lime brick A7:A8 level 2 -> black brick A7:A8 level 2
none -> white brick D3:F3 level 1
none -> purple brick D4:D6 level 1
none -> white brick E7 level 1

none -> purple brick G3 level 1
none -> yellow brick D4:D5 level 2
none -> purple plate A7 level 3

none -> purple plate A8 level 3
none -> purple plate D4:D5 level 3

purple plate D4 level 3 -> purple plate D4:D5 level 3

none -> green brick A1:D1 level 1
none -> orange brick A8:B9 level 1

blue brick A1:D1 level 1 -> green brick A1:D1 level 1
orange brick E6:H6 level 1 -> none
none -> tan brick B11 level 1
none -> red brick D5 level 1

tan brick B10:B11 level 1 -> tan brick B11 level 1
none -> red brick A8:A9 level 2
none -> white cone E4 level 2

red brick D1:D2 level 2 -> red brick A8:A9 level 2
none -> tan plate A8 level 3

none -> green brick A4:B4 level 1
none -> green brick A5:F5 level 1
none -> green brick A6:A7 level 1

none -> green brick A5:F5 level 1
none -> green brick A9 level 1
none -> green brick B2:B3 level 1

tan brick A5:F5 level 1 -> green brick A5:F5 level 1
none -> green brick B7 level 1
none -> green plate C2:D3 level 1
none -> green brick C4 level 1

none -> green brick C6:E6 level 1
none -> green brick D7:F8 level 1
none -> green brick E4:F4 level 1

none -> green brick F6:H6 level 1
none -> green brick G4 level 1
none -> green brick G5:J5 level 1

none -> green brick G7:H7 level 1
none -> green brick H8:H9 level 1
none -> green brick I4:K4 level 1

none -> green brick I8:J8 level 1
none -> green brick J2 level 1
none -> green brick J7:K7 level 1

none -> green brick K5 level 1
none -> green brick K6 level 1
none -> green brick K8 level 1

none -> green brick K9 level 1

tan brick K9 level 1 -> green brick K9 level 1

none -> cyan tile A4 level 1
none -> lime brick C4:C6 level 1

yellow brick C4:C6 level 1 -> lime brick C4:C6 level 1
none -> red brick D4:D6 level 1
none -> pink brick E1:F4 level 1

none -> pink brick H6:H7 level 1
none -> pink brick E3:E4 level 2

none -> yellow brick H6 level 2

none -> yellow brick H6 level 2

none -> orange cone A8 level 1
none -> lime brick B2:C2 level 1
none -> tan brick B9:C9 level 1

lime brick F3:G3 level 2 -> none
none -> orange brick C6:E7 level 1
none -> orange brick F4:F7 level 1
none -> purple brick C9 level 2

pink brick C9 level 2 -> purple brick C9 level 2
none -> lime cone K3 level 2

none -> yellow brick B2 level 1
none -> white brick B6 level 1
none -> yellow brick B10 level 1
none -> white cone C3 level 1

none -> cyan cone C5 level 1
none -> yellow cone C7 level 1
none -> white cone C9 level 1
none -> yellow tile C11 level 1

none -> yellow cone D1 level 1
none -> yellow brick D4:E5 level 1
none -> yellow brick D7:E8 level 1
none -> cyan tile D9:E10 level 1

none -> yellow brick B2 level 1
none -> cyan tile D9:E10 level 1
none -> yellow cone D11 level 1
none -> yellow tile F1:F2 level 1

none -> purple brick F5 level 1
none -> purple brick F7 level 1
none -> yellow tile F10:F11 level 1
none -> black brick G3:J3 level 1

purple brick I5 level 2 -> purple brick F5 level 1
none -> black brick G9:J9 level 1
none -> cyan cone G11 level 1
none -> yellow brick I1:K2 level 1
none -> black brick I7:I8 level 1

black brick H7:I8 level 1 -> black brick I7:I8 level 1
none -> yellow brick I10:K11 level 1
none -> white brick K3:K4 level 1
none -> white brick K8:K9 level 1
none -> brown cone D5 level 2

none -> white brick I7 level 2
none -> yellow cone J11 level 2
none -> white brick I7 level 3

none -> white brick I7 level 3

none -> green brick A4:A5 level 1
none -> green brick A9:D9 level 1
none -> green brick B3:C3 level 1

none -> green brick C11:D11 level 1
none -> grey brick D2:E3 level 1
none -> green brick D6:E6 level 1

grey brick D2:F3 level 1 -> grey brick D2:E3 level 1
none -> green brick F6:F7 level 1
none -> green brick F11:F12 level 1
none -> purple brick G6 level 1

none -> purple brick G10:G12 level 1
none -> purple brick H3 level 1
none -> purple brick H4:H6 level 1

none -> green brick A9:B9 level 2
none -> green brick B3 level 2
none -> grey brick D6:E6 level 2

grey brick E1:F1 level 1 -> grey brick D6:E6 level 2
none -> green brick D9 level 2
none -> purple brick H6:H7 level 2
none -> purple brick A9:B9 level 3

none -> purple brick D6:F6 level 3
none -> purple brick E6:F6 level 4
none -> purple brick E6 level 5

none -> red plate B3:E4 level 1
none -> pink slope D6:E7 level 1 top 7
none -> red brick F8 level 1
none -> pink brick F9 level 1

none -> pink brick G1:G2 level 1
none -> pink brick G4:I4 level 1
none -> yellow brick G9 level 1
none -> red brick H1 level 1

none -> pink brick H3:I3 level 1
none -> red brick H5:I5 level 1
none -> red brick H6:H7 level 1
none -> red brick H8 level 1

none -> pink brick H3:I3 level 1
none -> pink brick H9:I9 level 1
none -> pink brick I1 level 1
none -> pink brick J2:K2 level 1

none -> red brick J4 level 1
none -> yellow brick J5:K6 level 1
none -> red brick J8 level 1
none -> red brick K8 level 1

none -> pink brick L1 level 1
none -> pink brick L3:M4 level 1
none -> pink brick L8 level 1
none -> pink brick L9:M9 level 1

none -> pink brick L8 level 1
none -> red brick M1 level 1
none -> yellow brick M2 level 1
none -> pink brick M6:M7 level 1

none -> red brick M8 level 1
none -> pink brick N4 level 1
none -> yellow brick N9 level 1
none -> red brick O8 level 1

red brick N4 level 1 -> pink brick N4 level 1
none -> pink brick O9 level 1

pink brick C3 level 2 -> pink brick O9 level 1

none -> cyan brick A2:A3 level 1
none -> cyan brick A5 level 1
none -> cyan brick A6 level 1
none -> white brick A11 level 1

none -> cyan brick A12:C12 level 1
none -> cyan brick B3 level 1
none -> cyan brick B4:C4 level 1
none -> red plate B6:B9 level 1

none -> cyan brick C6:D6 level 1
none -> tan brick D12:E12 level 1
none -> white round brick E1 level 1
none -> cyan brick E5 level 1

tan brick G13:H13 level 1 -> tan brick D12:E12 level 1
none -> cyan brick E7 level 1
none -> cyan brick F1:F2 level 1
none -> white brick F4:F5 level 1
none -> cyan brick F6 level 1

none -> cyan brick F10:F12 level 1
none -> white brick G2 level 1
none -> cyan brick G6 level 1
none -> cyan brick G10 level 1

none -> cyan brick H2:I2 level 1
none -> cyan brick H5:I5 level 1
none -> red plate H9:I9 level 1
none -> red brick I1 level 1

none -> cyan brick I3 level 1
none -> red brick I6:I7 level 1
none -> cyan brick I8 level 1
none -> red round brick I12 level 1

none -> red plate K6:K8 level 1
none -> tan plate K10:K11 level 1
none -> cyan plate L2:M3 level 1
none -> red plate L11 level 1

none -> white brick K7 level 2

· · · · · · ·

:: Exercise directions ::
A faithful, complete reproduction of the listing above is requested.

:: Solution to the exercise ::
lime brick A7:A8 level 2 -> black brick A7:A8 level 2
none -> white brick D3:F3 level 1
none -> purple brick D4:D6 level 1
none -> white brick E7 level 1

none -> purple brick G3 level 1
none -> yellow brick D4:D5 level 2
none -> purple plate A7 level 3

none -> purple plate A8 level 3
none -> purple plate D4:D5 level 3

purple plate D4 level 3 -> purple plate D4:D5 level 3

none -> green brick A1:D1 level 1
none -> orange brick A8:B9 level 1

blue brick A1:D1 level 1 -> green brick A1:D1 level 1
orange brick E6:H6 level 1 -> none
none -> tan brick B11 level 1
none -> red brick D5 level 1

tan brick B10:B11 level 1 -> tan brick B11 level 1
none -> red brick A8:A9 level 2
none -> white cone E4 level 2

red brick D1:D2 level 2 -> red brick A8:A9 level 2
none -> tan plate A8 level 3

none -> green brick A4:B4 level 1
none -> green brick A5:F5 level 1
none -> green brick A6:A7 level 1

none -> green brick A5:F5 level 1
none -> green brick A9 level 1
none -> green brick B2:B3 level 1

tan brick A5:F5 level 1 -> green brick A5:F5 level 1
none -> green brick B7 level 1
none -> green plate C2:D3 level 1
none -> green brick C4 level 1

none -> green brick C6:E6 level 1
none -> green brick D7:F8 level 1
none -> green brick E4:F4 level 1

none -> green brick F6:H6 level 1
none -> green brick G4 level 1
none -> green brick G5:J5 level 1

none -> green brick G7:H7 level 1
none -> green brick H8:H9 level 1
none -> green brick I4:K4 level 1

none -> green brick I8:J8 level 1
none -> green brick J2 level 1
none -> green brick J7:K7 level 1

none -> green brick K5 level 1
none -> green brick K6 level 1
none -> green brick K8 level 1

none -> green brick K9 level 1

tan brick K9 level 1 -> green brick K9 level 1

none -> cyan tile A4 level 1
none -> lime brick C4:C6 level 1

yellow brick C4:C6 level 1 -> lime brick C4:C6 level 1
none -> red brick D4:D6 level 1
none -> pink brick E1:F4 level 1

none -> pink brick H6:H7 level 1
none -> pink brick E3:E4 level 2

none -> yellow brick H6 level 2

none -> yellow brick H6 level 2

none -> orange cone A8 level 1
none -> lime brick B2:C2 level 1
none -> tan brick B9:C9 level 1

lime brick F3:G3 level 2 -> none
none -> orange brick C6:E7 level 1
none -> orange brick F4:F7 level 1
none -> purple brick C9 level 2

pink brick C9 level 2 -> purple brick C9 level 2
none -> lime cone K3 level 2

none -> yellow brick B2 level 1
none -> white brick B6 level 1
none -> yellow brick B10 level 1
none -> white cone C3 level 1

none -> cyan cone C5 level 1
none -> yellow cone C7 level 1
none -> white cone C9 level 1
none -> yellow tile C11 level 1

none -> yellow cone D1 level 1
none -> yellow brick D4:E5 level 1
none -> yellow brick D7:E8 level 1
none -> cyan tile D9:E10 level 1

none -> yellow brick B2 level 1
none -> cyan tile D9:E10 level 1
none -> yellow cone D11 level 1
none -> yellow tile F1:F2 level 1

none -> purple brick F5 level 1
none -> purple brick F7 level 1
none -> yellow tile F10:F11 level 1
none -> black brick G3:J3 level 1

purple brick I5 level 2 -> purple brick F5 level 1
none -> black brick G9:J9 level 1
none -> cyan cone G11 level 1
none -> yellow brick I1:K2 level 1
none -> black brick I7:I8 level 1

black brick H7:I8 level 1 -> black brick I7:I8 level 1
none -> yellow brick I10:K11 level 1
none -> white brick K3:K4 level 1
none -> white brick K8:K9 level 1
none -> brown cone D5 level 2

none -> white brick I7 level 2
none -> yellow cone J11 level 2
none -> white brick I7 level 3

none -> white brick I7 level 3

none -> green brick A4:A5 level 1
none -> green brick A9:D9 level 1
none -> green brick B3:C3 level 1

none -> green brick C11:D11 level 1
none -> grey brick D2:E3 level 1
none -> green brick D6:E6 level 1

grey brick D2:F3 level 1 -> grey brick D2:E3 level 1
none -> green brick F6:F7 level 1
none -> green brick F11:F12 level 1
none -> purple brick G6 level 1

none -> purple brick G10:G12 level 1
none -> purple brick H3 level 1
none -> purple brick H4:H6 level 1

none -> green brick A9:B9 level 2
none -> green brick B3 level 2
none -> grey brick D6:E6 level 2

grey brick E1:F1 level 1 -> grey brick D6:E6 level 2
none -> green brick D9 level 2
none -> purple brick H6:H7 level 2
none -> purple brick A9:B9 level 3

none -> purple brick D6:F6 level 3
none -> purple brick E6:F6 level 4
none -> purple brick E6 level 5

none -> red plate B3:E4 level 1
none -> pink slope D6:E7 level 1 top 7
none -> red brick F8 level 1
none -> pink brick F9 level 1

none -> pink brick G1:G2 level 1
none -> pink brick G4:I4 level 1
none -> yellow brick G9 level 1
none -> red brick H1 level 1

none -> pink brick H3:I3 level 1
none -> red brick H5:I5 level 1
none -> red brick H6:H7 level 1
none -> red brick H8 level 1

none -> pink brick H3:I3 level 1
none -> pink brick H9:I9 level 1
none -> pink brick I1 level 1
none -> pink brick J2:K2 level 1

none -> red brick J4 level 1
none -> yellow brick J5:K6 level 1
none -> red brick J8 level 1
none -> red brick K8 level 1

none -> pink brick L1 level 1
none -> pink brick L3:M4 level 1
none -> pink brick L8 level 1
none -> pink brick L9:M9 level 1

none -> pink brick L8 level 1
none -> red brick M1 level 1
none -> yellow brick M2 level 1
none -> pink brick M6:M7 level 1

none -> red brick M8 level 1
none -> pink brick N4 level 1
none -> yellow brick N9 level 1
none -> red brick O8 level 1

red brick N4 level 1 -> pink brick N4 level 1
none -> pink brick O9 level 1

pink brick C3 level 2 -> pink brick O9 level 1

none -> cyan brick A2:A3 level 1
none -> cyan brick A5 level 1
none -> cyan brick A6 level 1
none -> white brick A11 level 1

none -> cyan brick A12:C12 level 1
none -> cyan brick B3 level 1
none -> cyan brick B4:C4 level 1
none -> red plate B6:B9 level 1

none -> cyan brick C6:D6 level 1
none -> tan brick D12:E12 level 1
none -> white round brick E1 level 1
none -> cyan brick E5 level 1

tan brick G13:H13 level 1 -> tan brick D12:E12 level 1
none -> cyan brick E7 level 1
none -> cyan brick F1:F2 level 1
none -> white brick F4:F5 level 1
none -> cyan brick F6 level 1

none -> cyan brick F10:F12 level 1
none -> white brick G2 level 1
none -> cyan brick G6 level 1
none -> cyan brick G10 level 1

none -> cyan brick H2:I2 level 1
none -> cyan brick H5:I5 level 1
none -> red plate H9:I9 level 1
none -> red brick I1 level 1

none -> cyan brick I3 level 1
none -> red brick I6:I7 level 1
none -> cyan brick I8 level 1
none -> red round brick I12 level 1

none -> red plate K6:K8 level 1
none -> tan plate K10:K11 level 1
none -> cyan plate L2:M3 level 1
none -> red plate L11 level 1

none -> white brick K7 level 2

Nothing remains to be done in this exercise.